* **Dataset content**

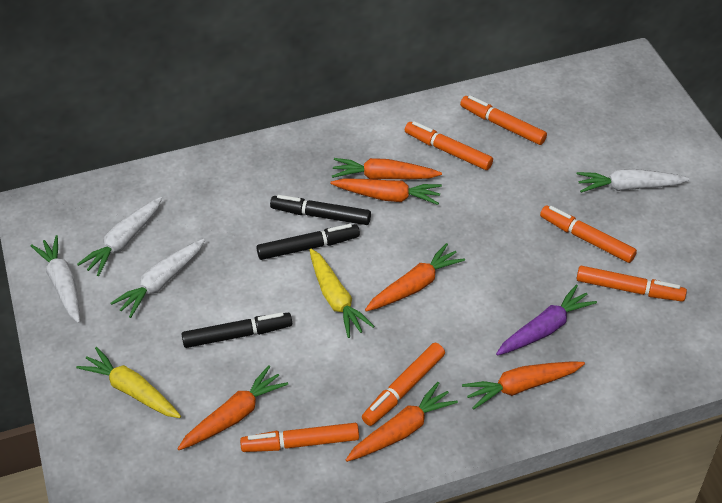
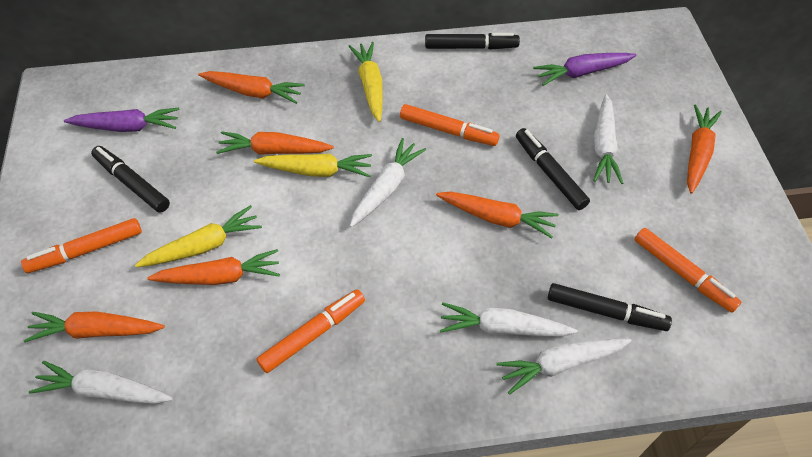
black marker: 3 -> 4
orange marker: 6 -> 4
purple carrot: 1 -> 2
white carrot: 4 -> 5
yellow carrot: 2 -> 3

* **Task brief**
All lines from the one with "purple carrot: 1 -> 2" through the end of the data must be repeated exactly, and nothing else may be repeated.

* **Task response**
purple carrot: 1 -> 2
white carrot: 4 -> 5
yellow carrot: 2 -> 3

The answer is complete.